:: Work order ::
Set down the data again exactly. Pictures are not part of the copy.
*** Opening Data provided ***
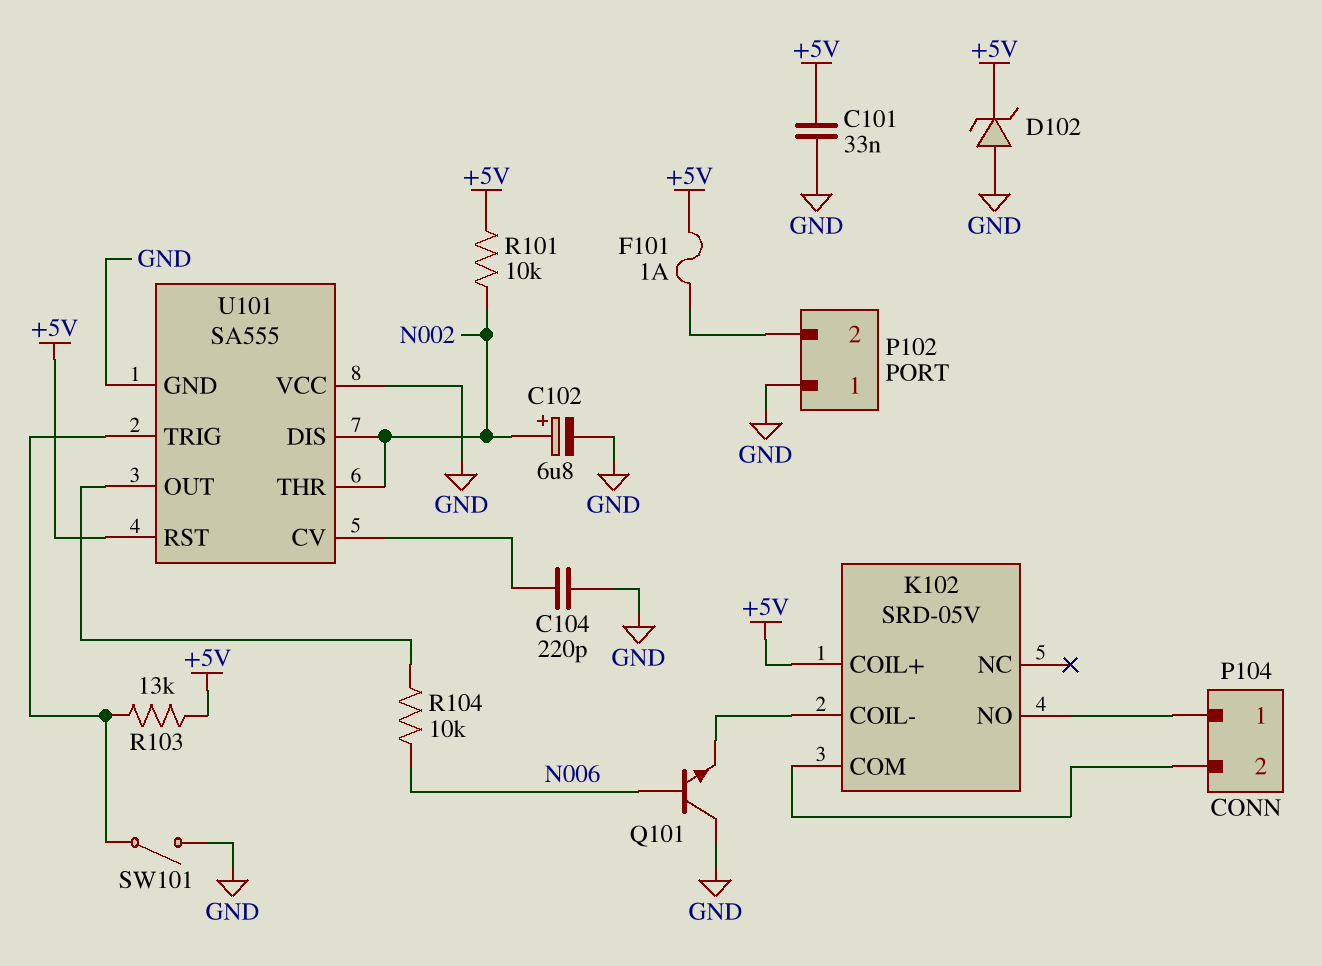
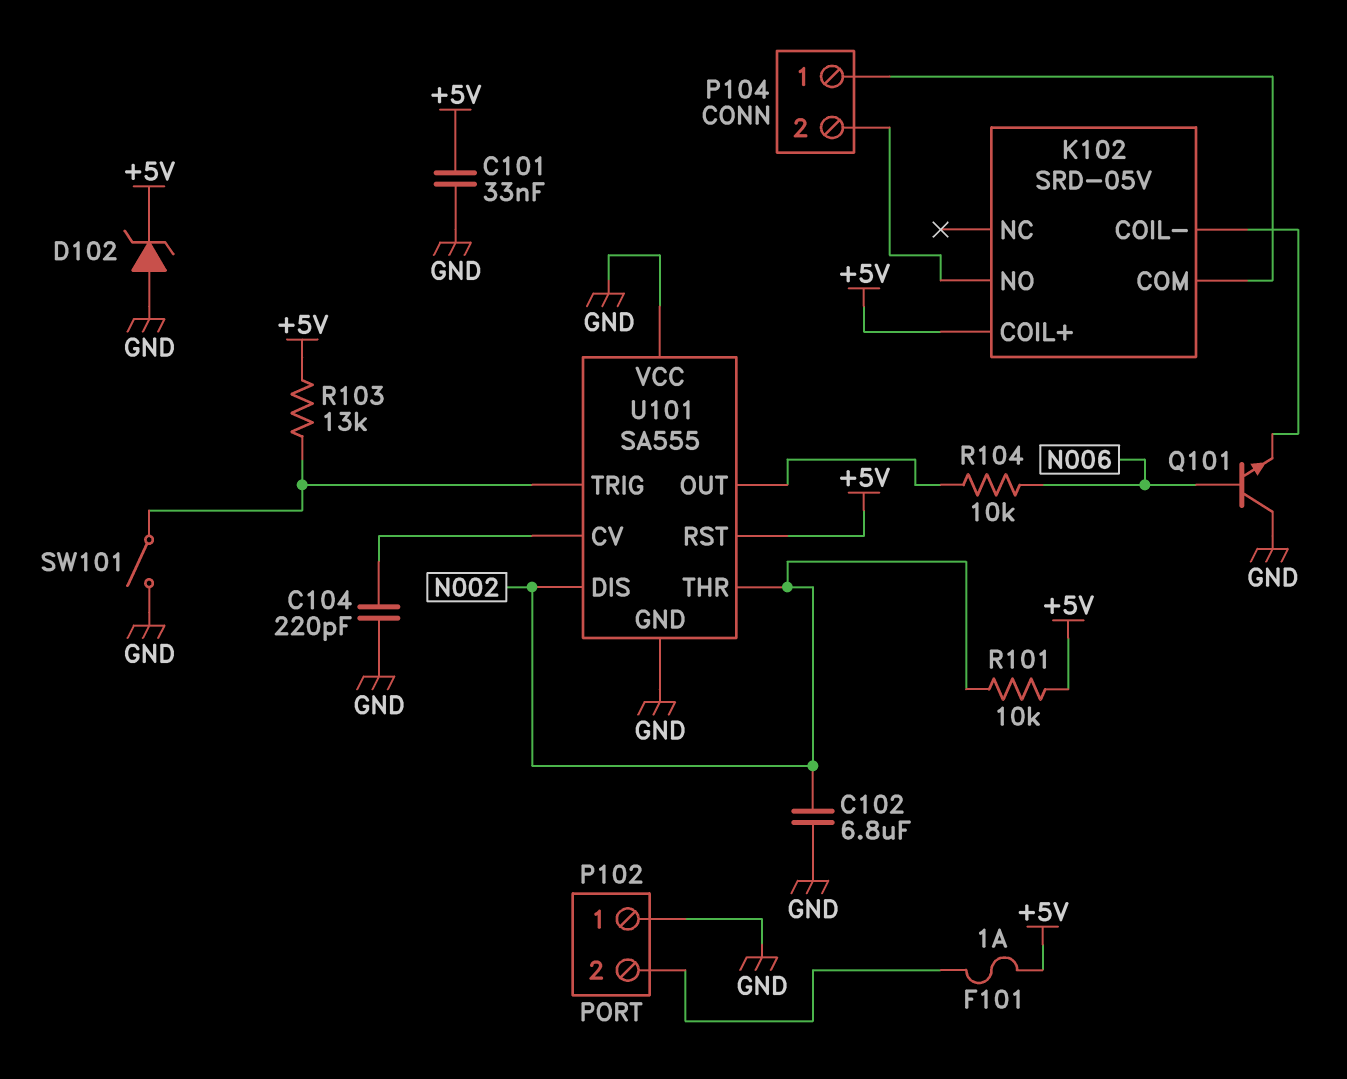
C102: 6.8uF (plus N002, minus GND) -> 6.8uF (GND, N002)
P104 pin 1: K102/NO -> K102/COM
P104 pin 2: K102/COM -> K102/NO

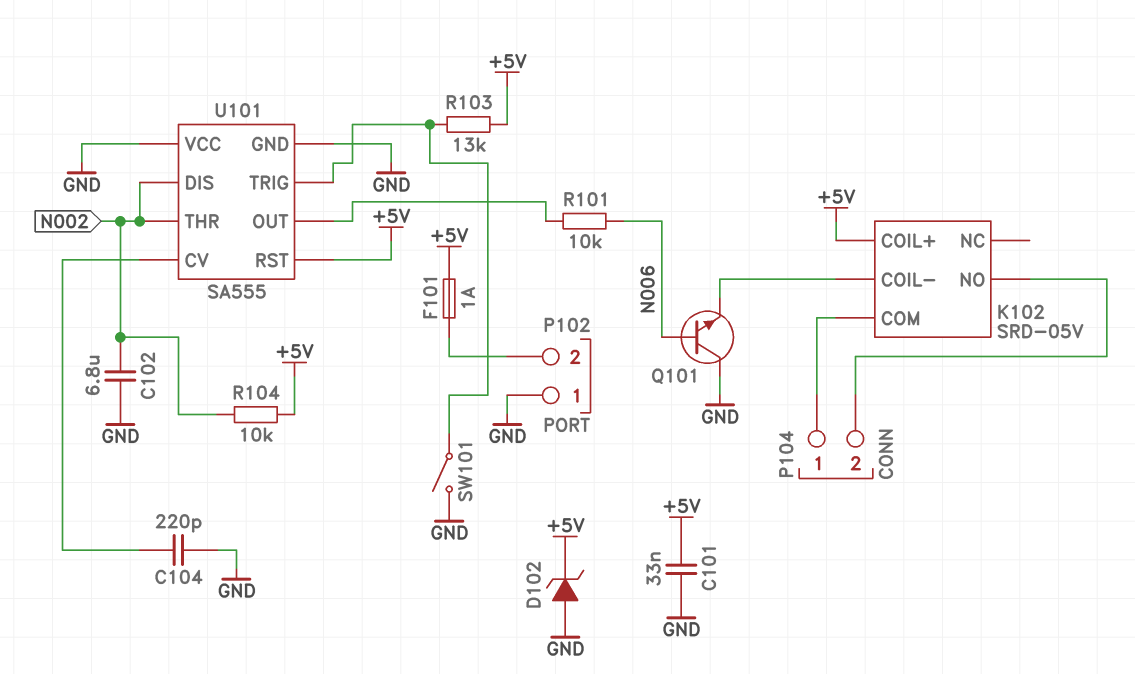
R101: 10k (+5V, N002) -> 10k (N006, U101/OUT)
R104: 10k (N006, U101/OUT) -> 10k (+5V, N002)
*** Closing Data provided ***
:: Reply to the task ::
C102: 6.8uF (plus N002, minus GND) -> 6.8uF (GND, N002)
P104 pin 1: K102/NO -> K102/COM
P104 pin 2: K102/COM -> K102/NO

R101: 10k (+5V, N002) -> 10k (N006, U101/OUT)
R104: 10k (N006, U101/OUT) -> 10k (+5V, N002)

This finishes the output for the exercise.